Below are the records; copy exactly the lines from the first through the one containing "camera: 20 degrees right, 5 degrees up", both included, and leave out the pictures.
■ ■ ■ ■ ■
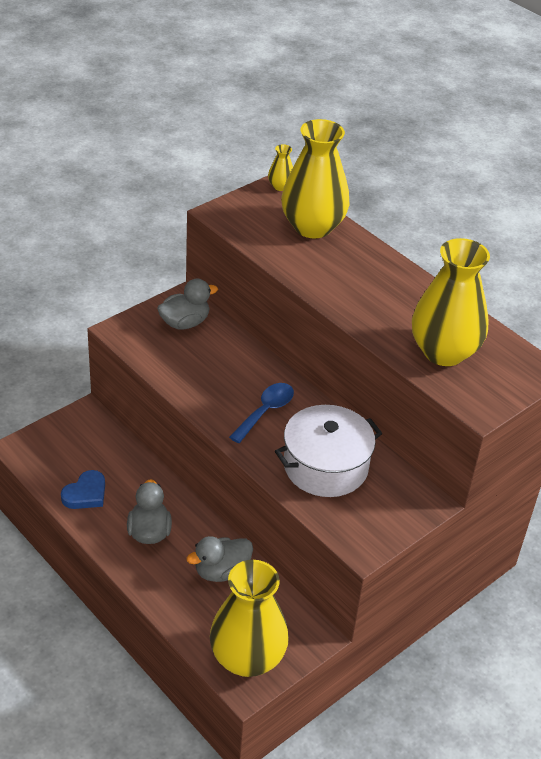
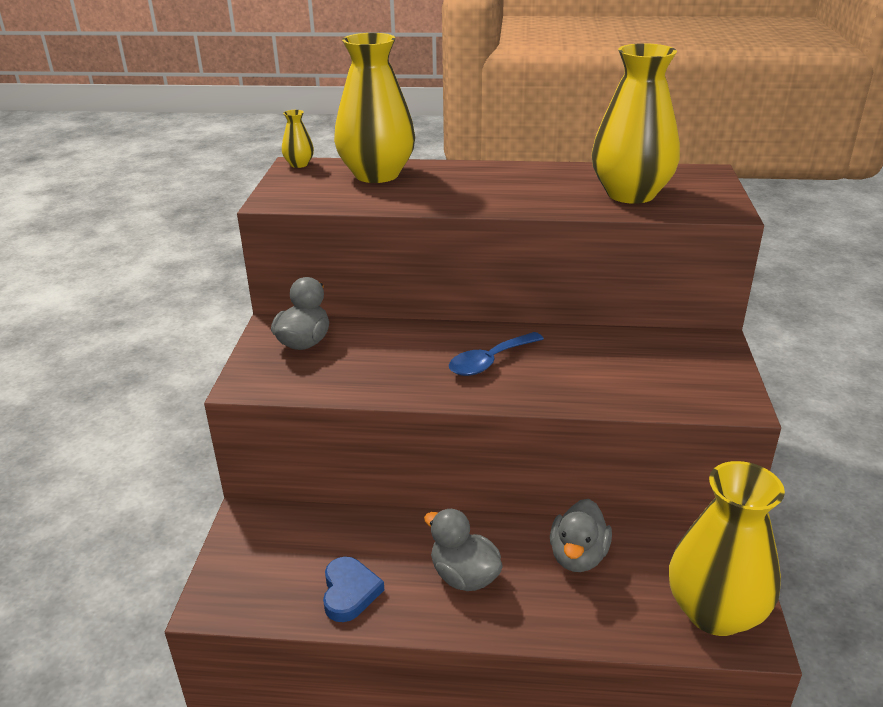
camera: 40 degrees left, 10 degrees down
(266, 411) = (489, 362): blue spoon -> blue spoon turned 120 degrees counterclockwise
(325, 466) = (606, 368): white pot -> none

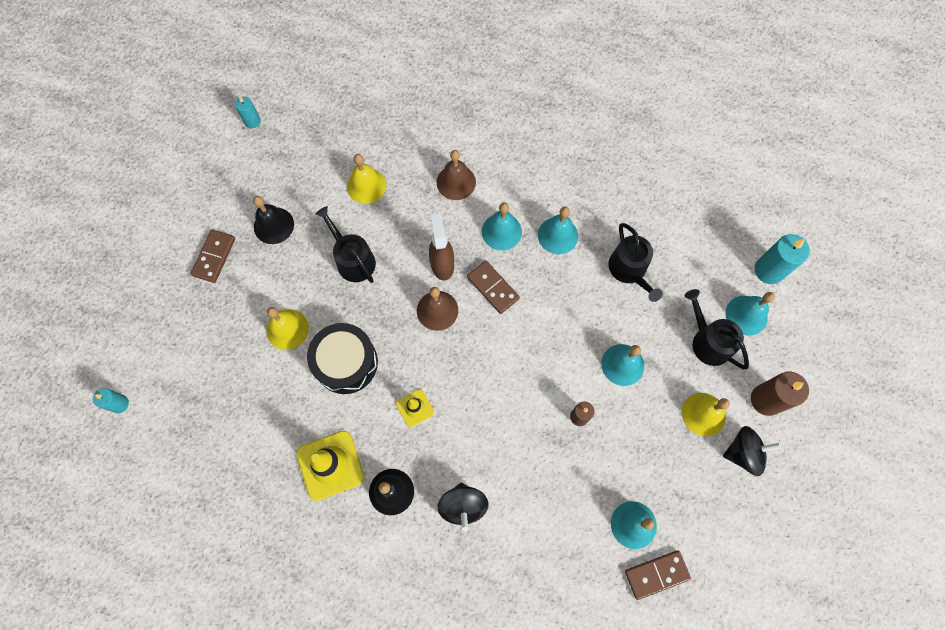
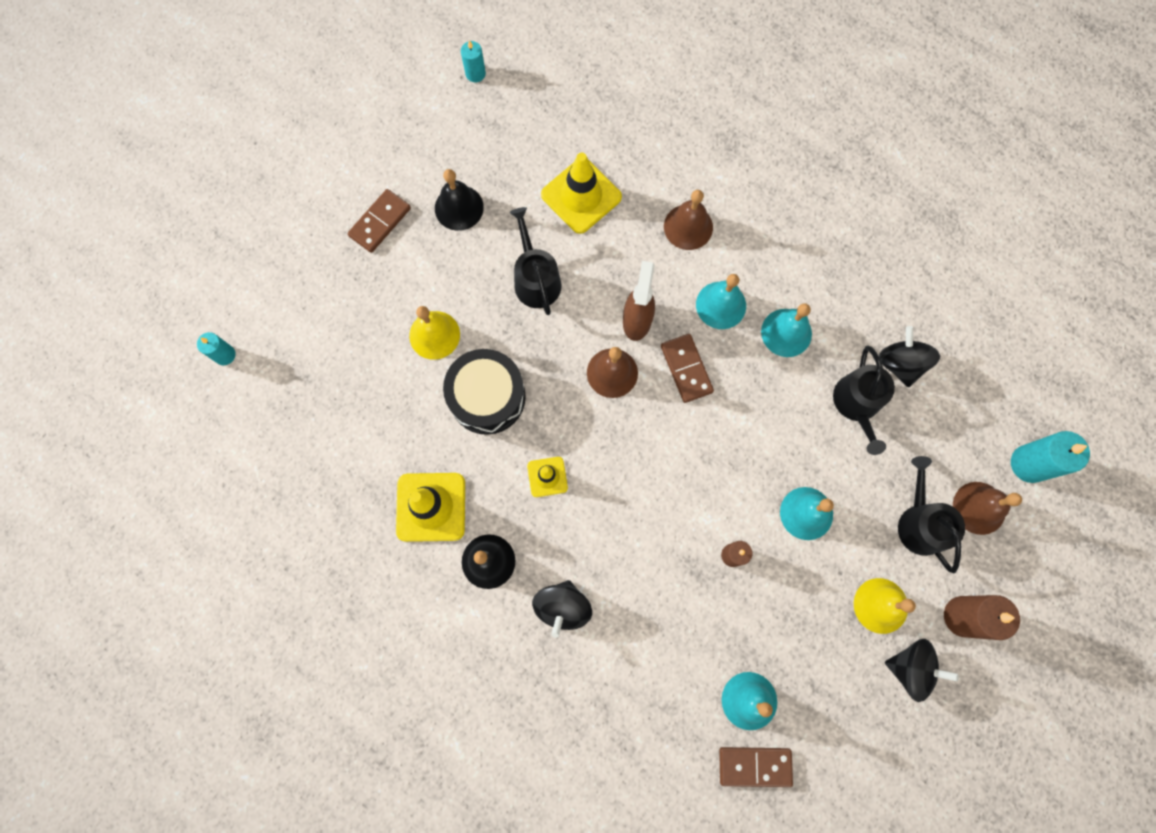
camera: 20 degrees right, 5 degrees up
(366, 186) = (581, 196): yellow bell -> yellow traffic cone
(649, 229) = (900, 363): none -> black spinning top
(746, 315) = (979, 508): turquoise bell -> brown bell

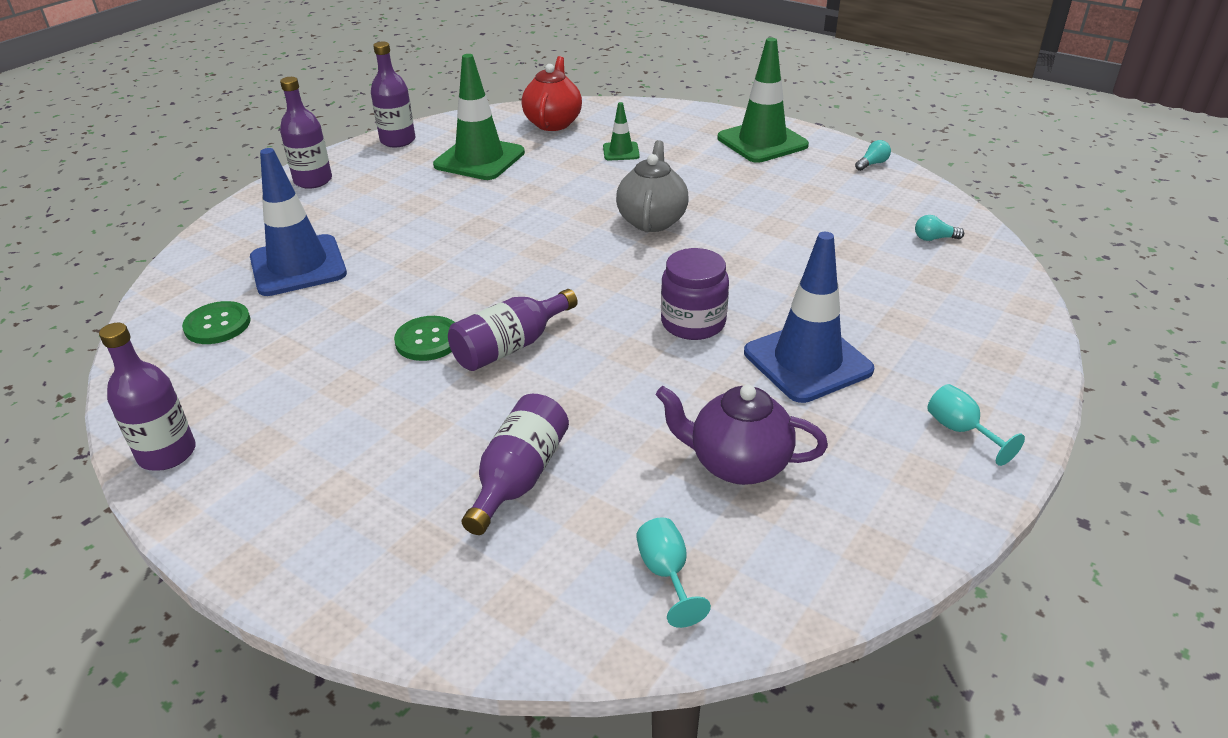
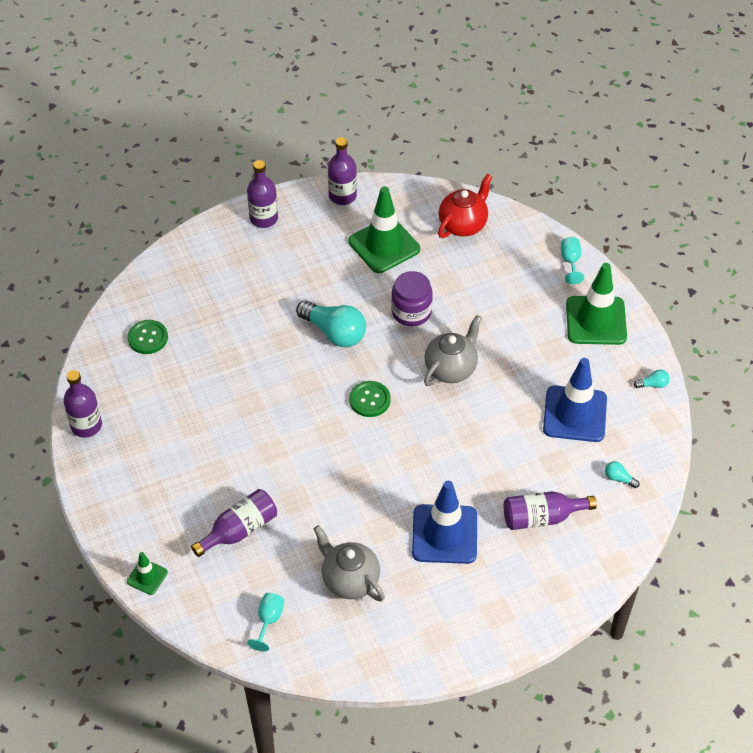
camera: 30 degrees right, 15 degrees up
(298, 266) = (213, 306): blue traffic cone -> blue traffic cone (575, 414)
(428, 340) = (251, 409): green button -> green button (370, 400)
(482, 238) = (334, 332): none -> turquoise light bulb
(510, 347) = (291, 437): purple bottle -> purple bottle (541, 517)
(621, 152) = (486, 283): green traffic cone -> green traffic cone (147, 577)
(693, 323) = (405, 472): purple jar -> purple jar (411, 312)
(737, 464) = (349, 580): purple teapot -> grey teapot
(960, 430) = (482, 623): turquoise goblet -> turquoise goblet (570, 262)

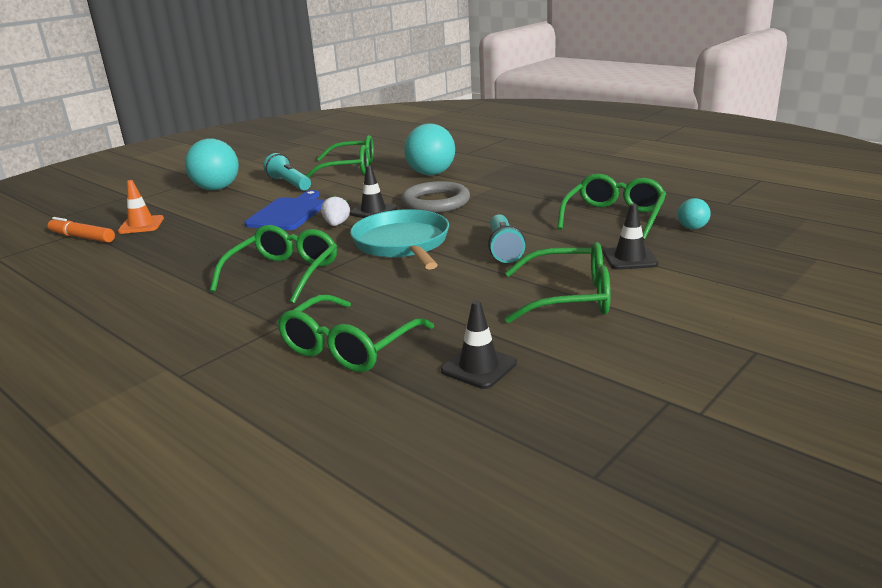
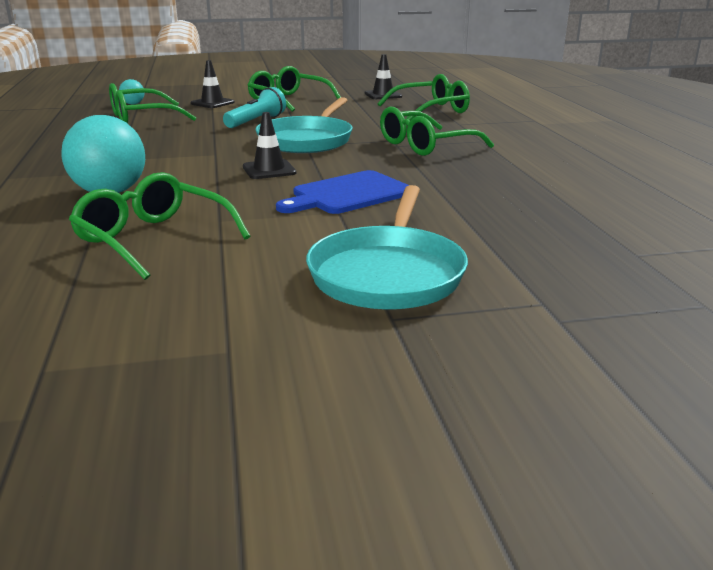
camera: 145 degrees left, 0 degrees up
(82, 237) = (633, 241): orange marker -> none
(141, 225) = (542, 236): orange traffic cone -> none
(217, 189) = (388, 274): turquoise ball -> turquoise pan
(289, 184) = (277, 241): turquoise flashlight -> none
(336, 224) = (324, 168): white strawberry -> none
(435, 202) = (201, 161): grey ring -> none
■ ■ ■ ■ ■
*Completed task*.
camera: 40 degrees left, 10 degrees down
(266, 411) = (489, 362): blue spoon -> blue spoon turned 120 degrees counterclockwise
(325, 466) = (606, 368): white pot -> none

camera: 20 degrees right, 5 degrees up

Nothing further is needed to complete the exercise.